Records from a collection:
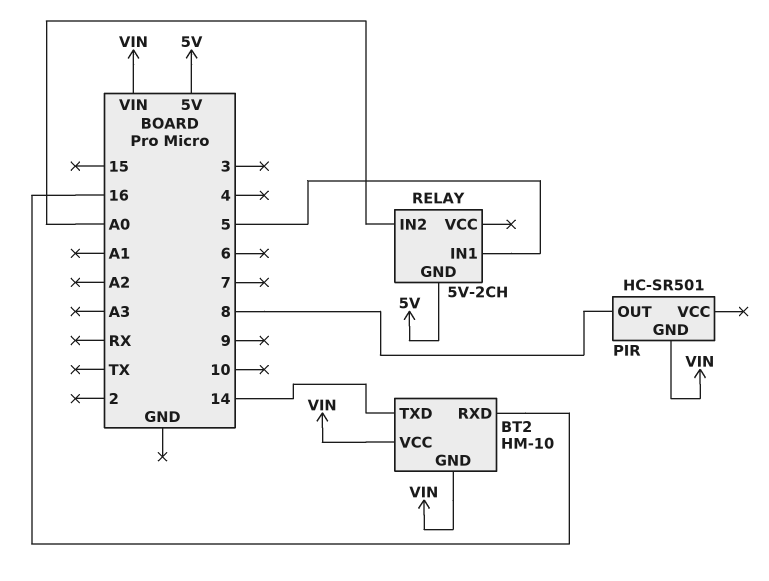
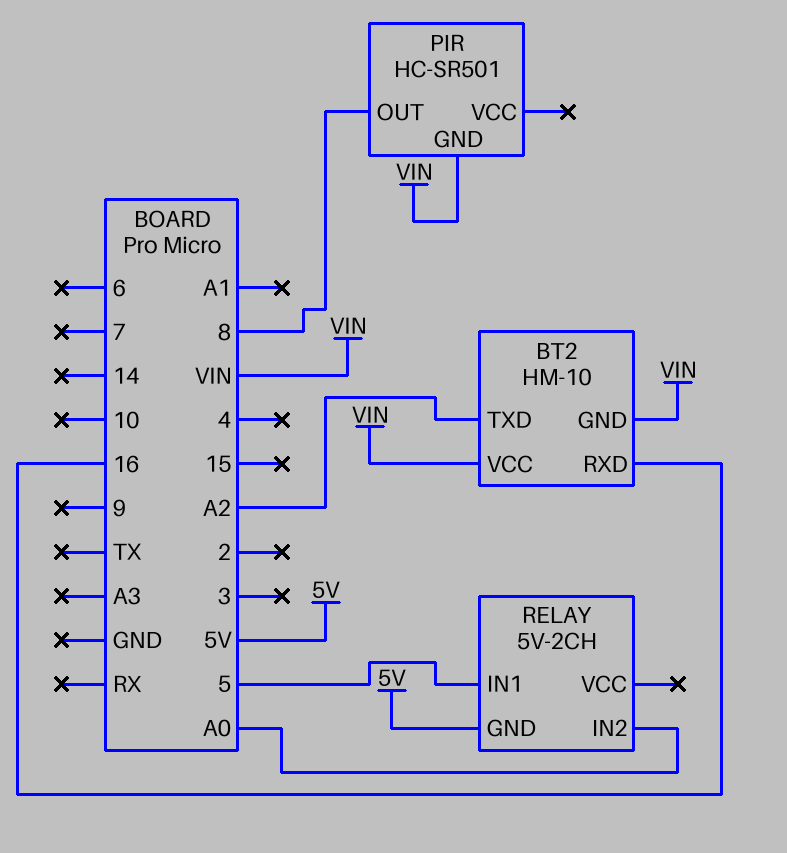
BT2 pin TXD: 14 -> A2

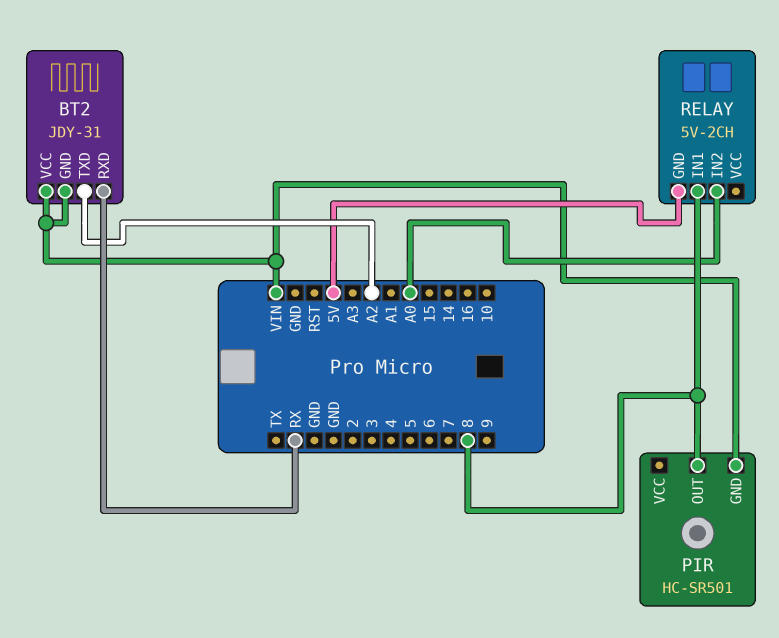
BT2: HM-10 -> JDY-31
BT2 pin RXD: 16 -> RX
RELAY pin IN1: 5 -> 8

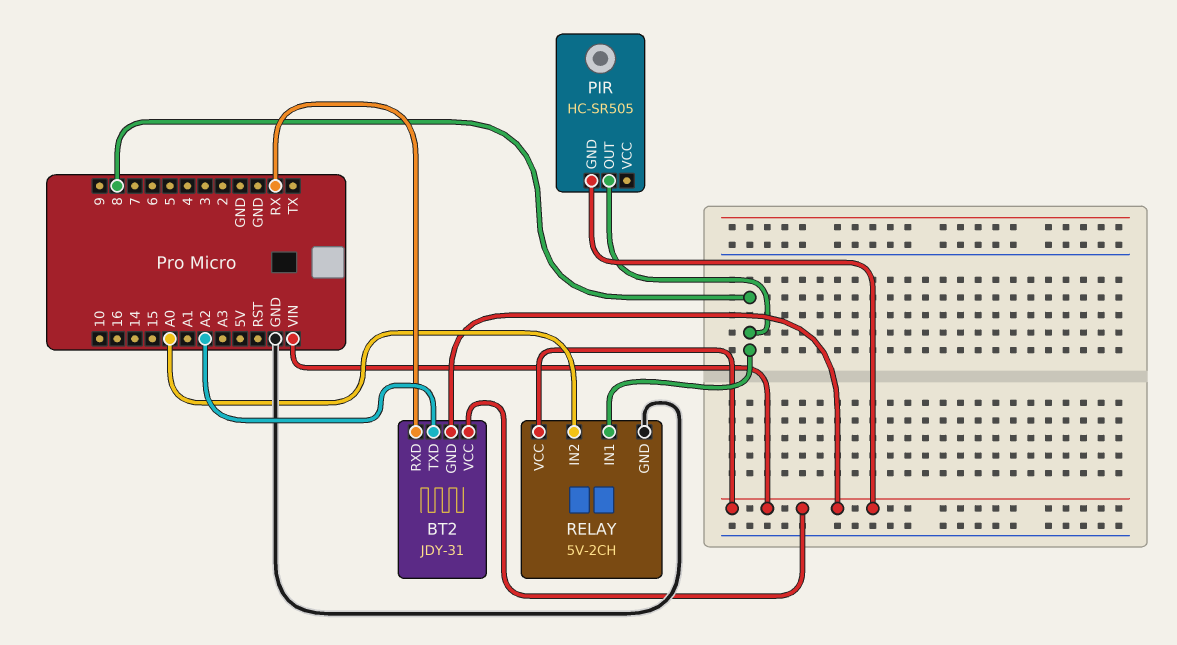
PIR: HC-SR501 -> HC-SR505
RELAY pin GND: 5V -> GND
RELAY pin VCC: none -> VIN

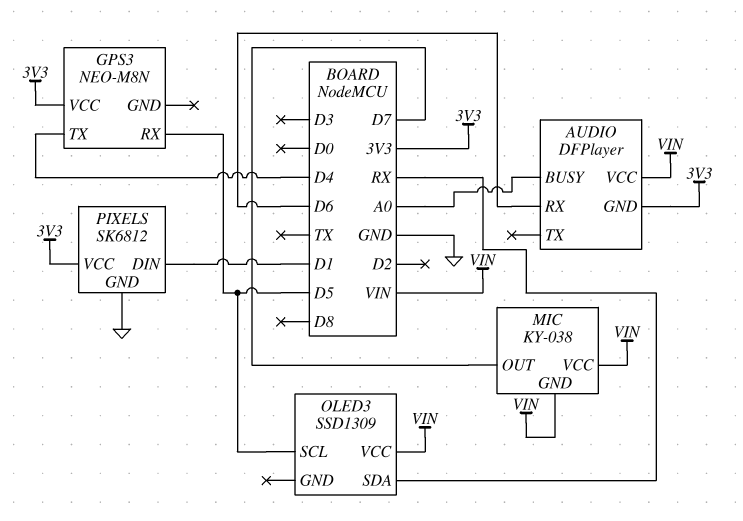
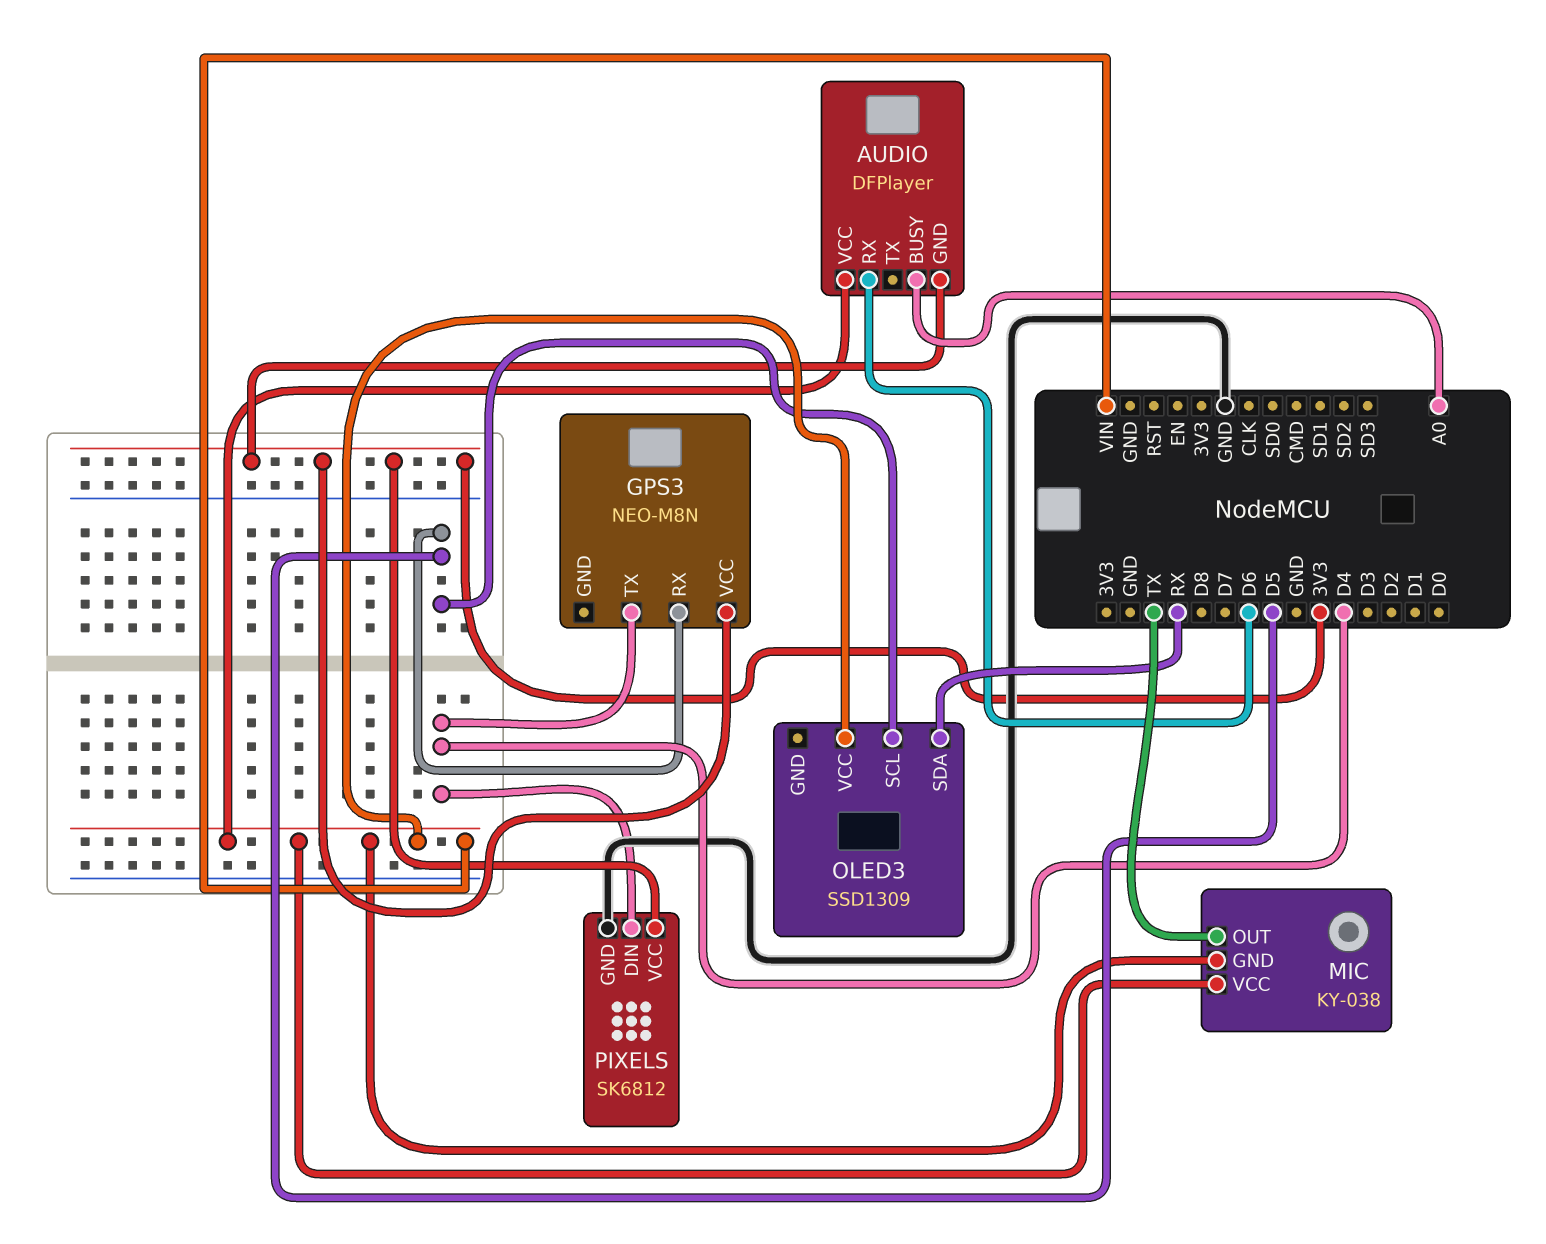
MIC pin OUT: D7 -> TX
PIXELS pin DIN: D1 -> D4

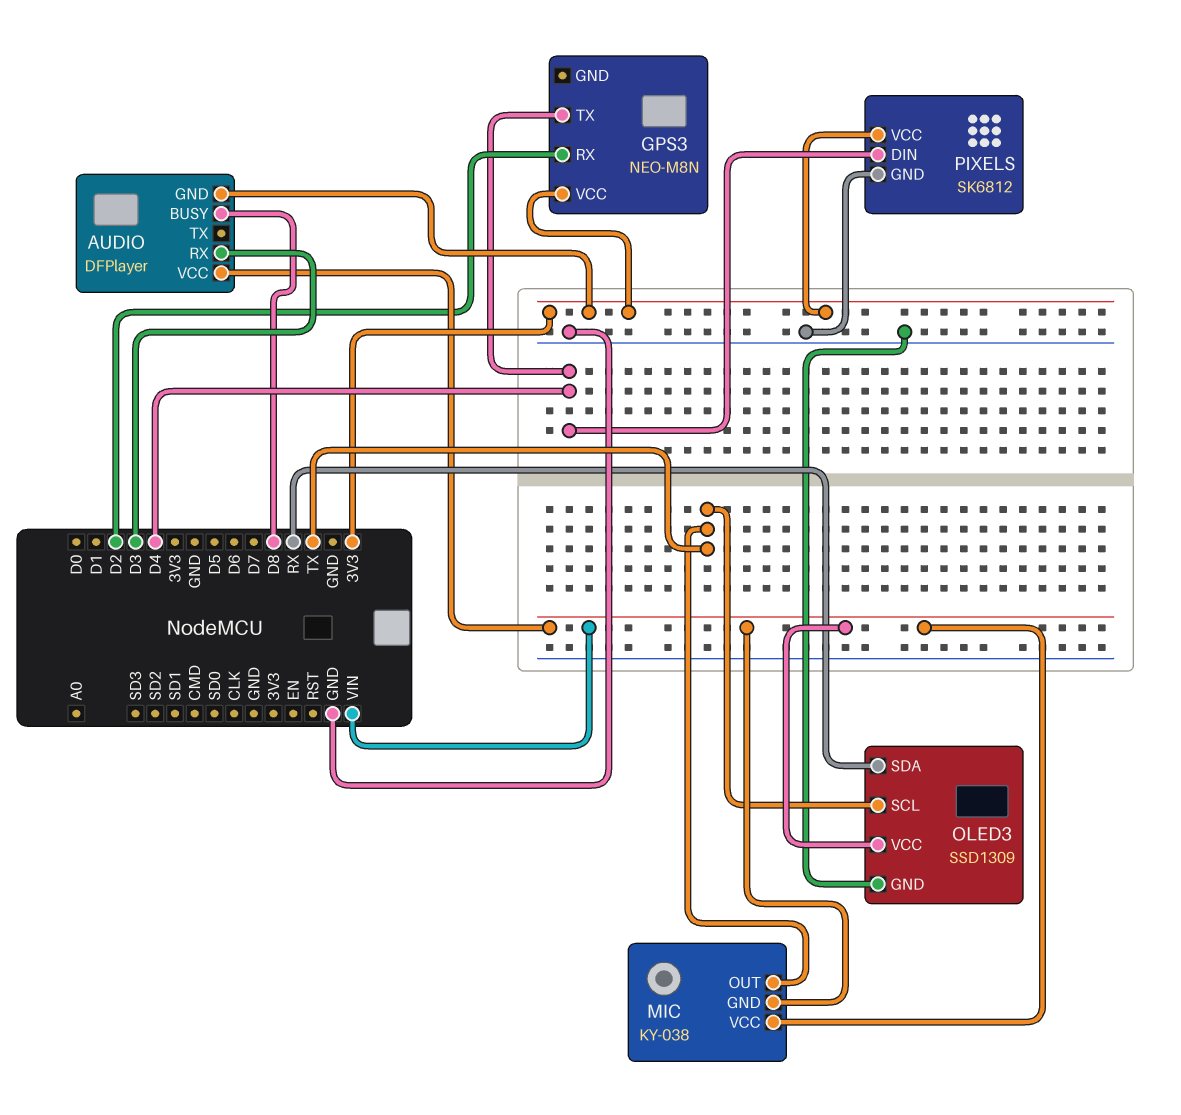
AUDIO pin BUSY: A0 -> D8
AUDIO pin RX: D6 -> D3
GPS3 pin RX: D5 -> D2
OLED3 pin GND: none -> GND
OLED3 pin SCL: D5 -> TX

_Exercise requirements_
Line by line, restate the data above exactly as it stands, minus the pictures.

_Result of this task_
BT2 pin TXD: 14 -> A2

BT2: HM-10 -> JDY-31
BT2 pin RXD: 16 -> RX
RELAY pin IN1: 5 -> 8

PIR: HC-SR501 -> HC-SR505
RELAY pin GND: 5V -> GND
RELAY pin VCC: none -> VIN

MIC pin OUT: D7 -> TX
PIXELS pin DIN: D1 -> D4

AUDIO pin BUSY: A0 -> D8
AUDIO pin RX: D6 -> D3
GPS3 pin RX: D5 -> D2
OLED3 pin GND: none -> GND
OLED3 pin SCL: D5 -> TX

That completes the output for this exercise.